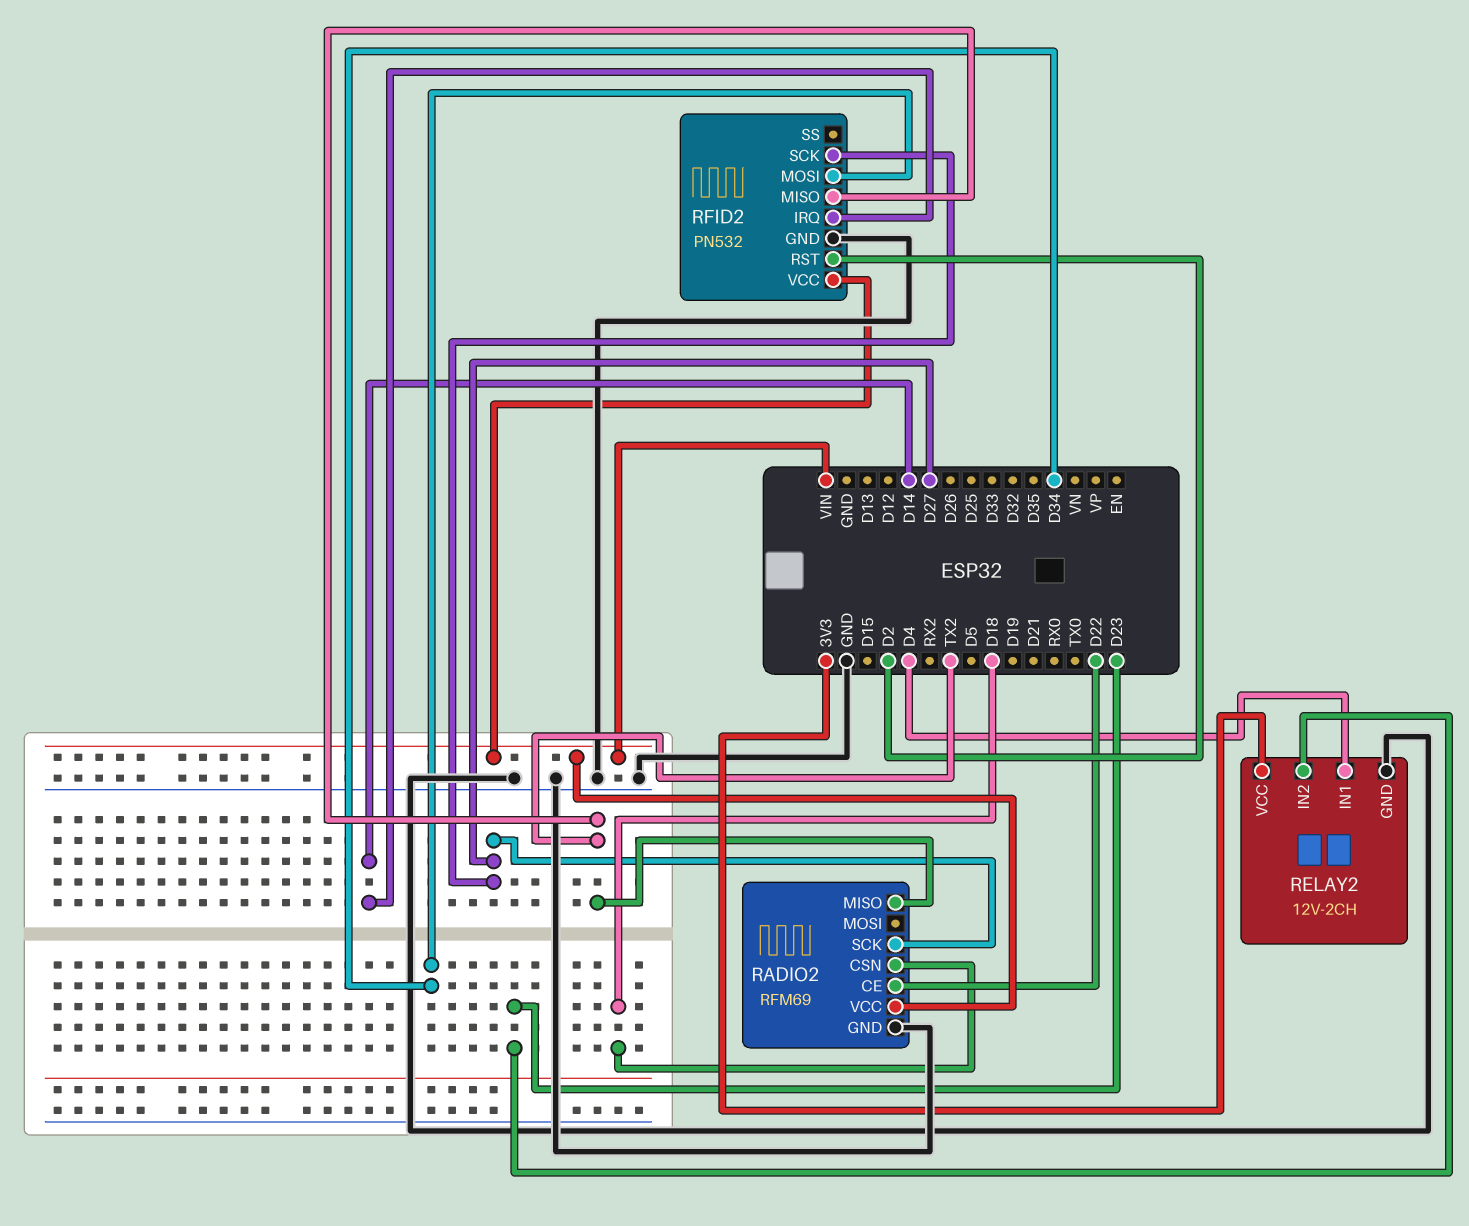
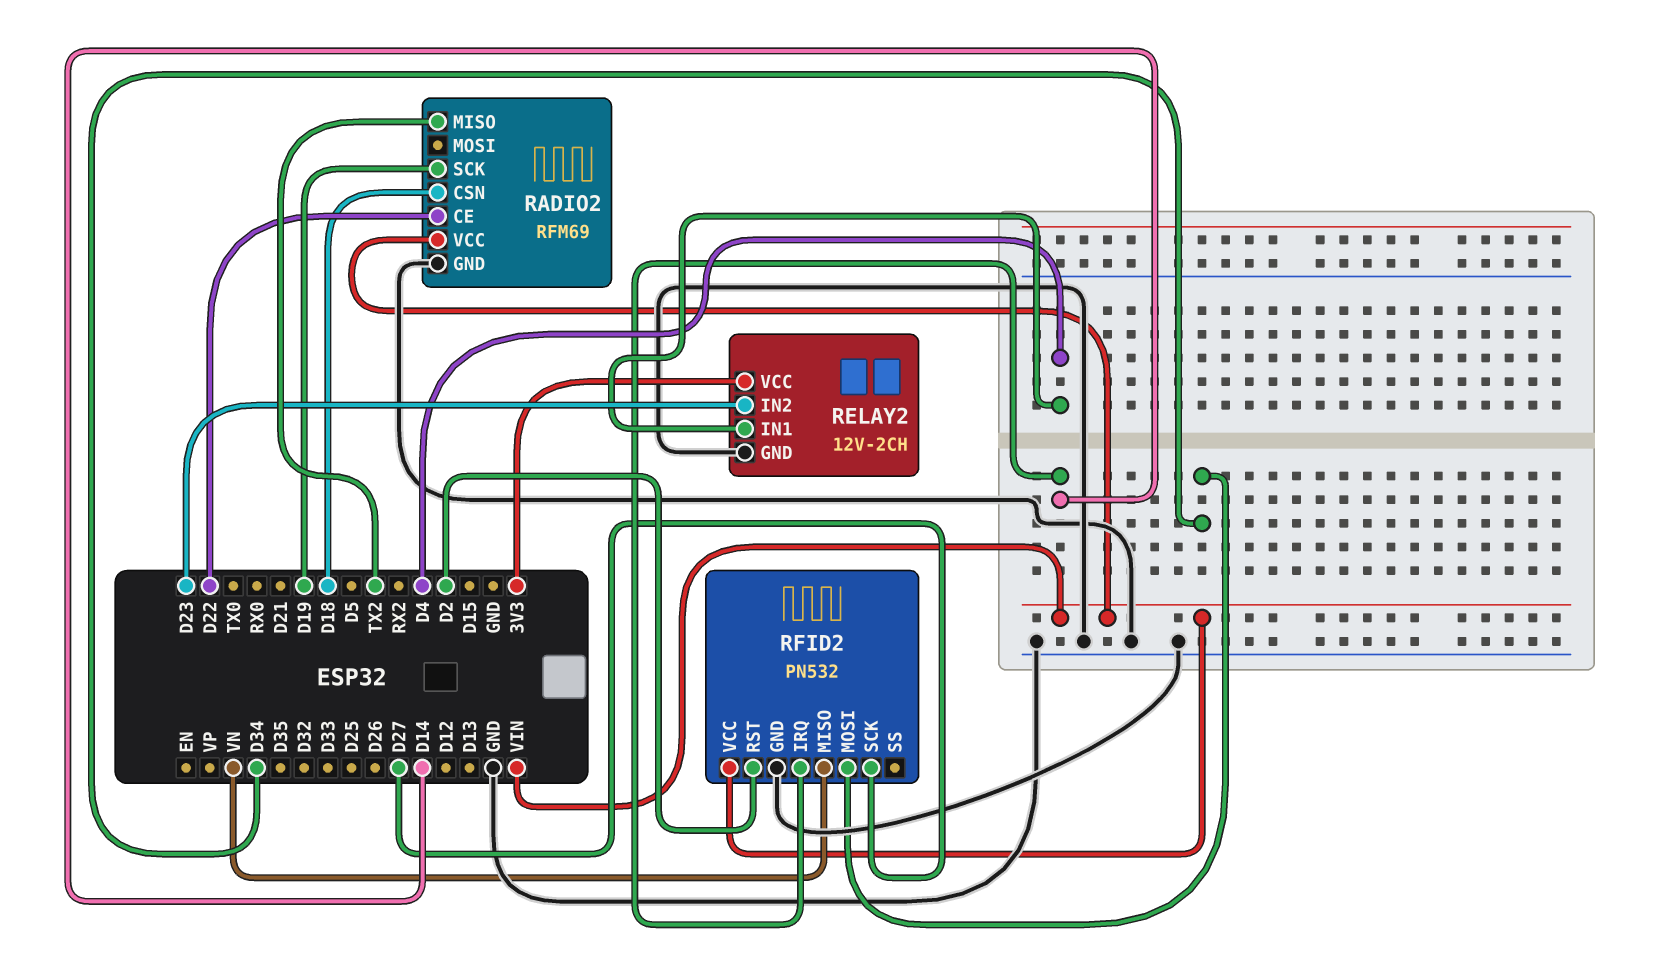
RADIO2 pin SCK: D27 -> D19
RFID2 pin MISO: TX2 -> VN

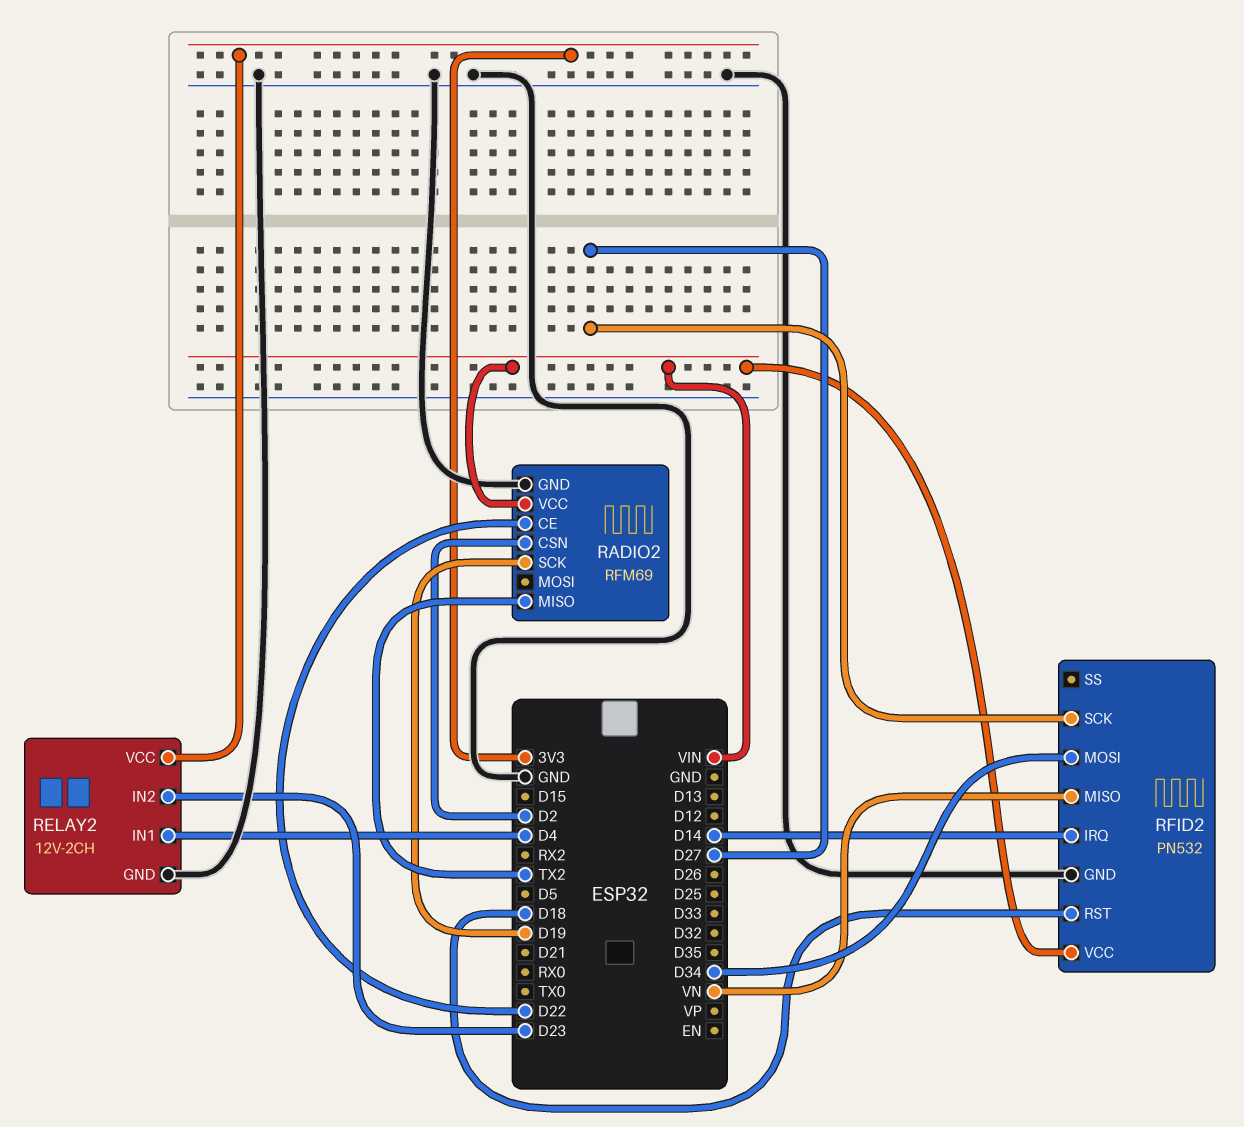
RADIO2 pin CSN: D18 -> D2
RFID2 pin RST: D2 -> D18

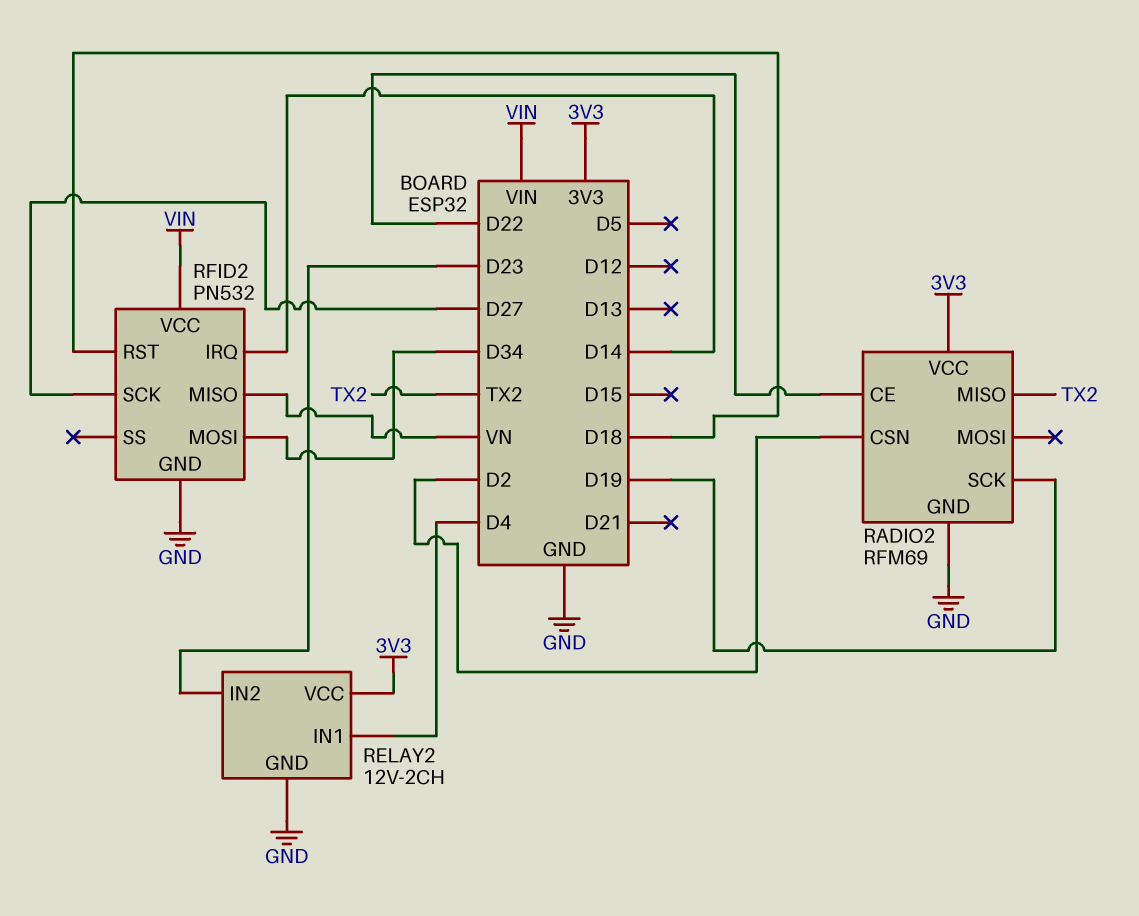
RADIO2 pin VCC: VIN -> 3V3

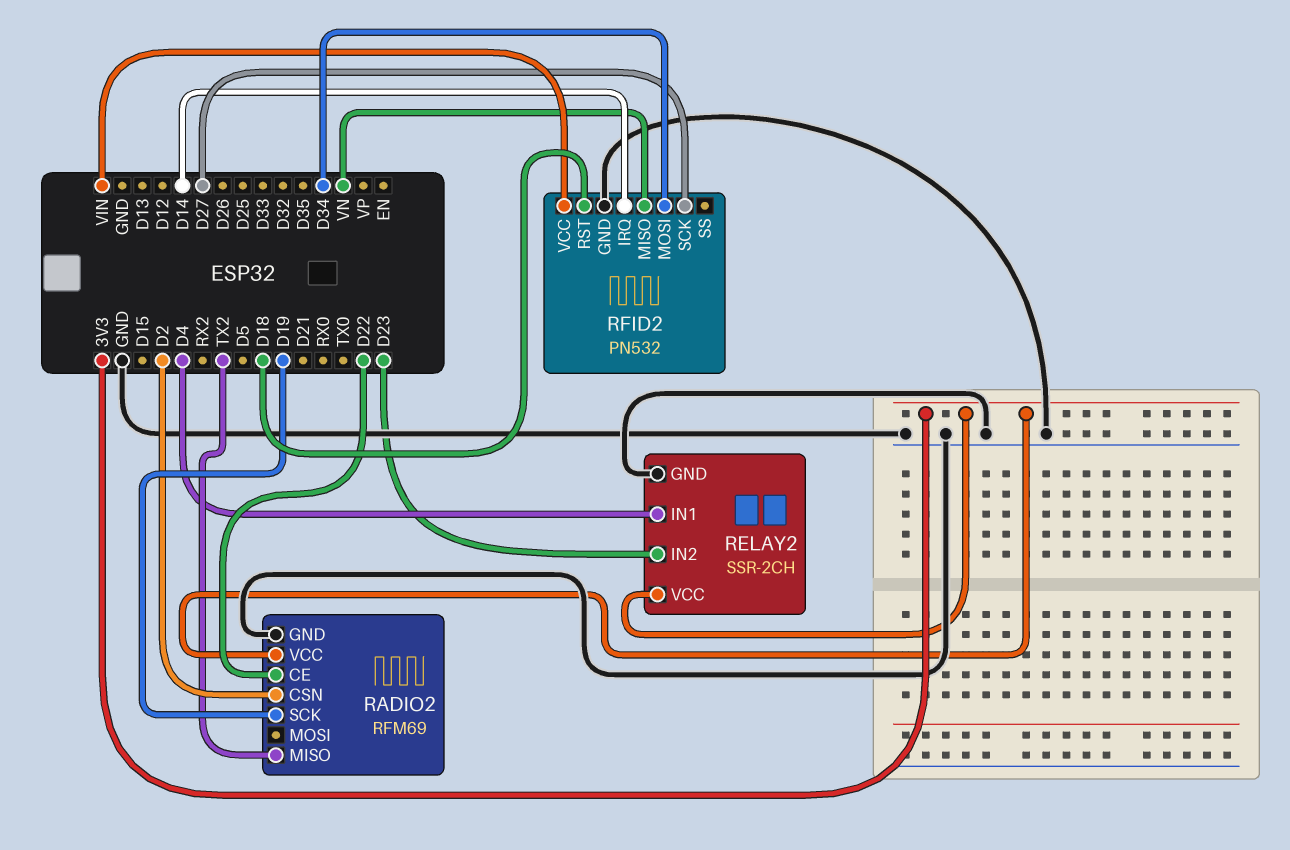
RELAY2: 12V-2CH -> SSR-2CH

= = =

**Exercise requirements**.
Begin with the line containing "RFID2 pin MISO: TX2 -> VN" and end with the last line of the material above; return exactly those lines, both ends included, and omit all pictures.

**Written reply**.
RFID2 pin MISO: TX2 -> VN

RADIO2 pin CSN: D18 -> D2
RFID2 pin RST: D2 -> D18

RADIO2 pin VCC: VIN -> 3V3

RELAY2: 12V-2CH -> SSR-2CH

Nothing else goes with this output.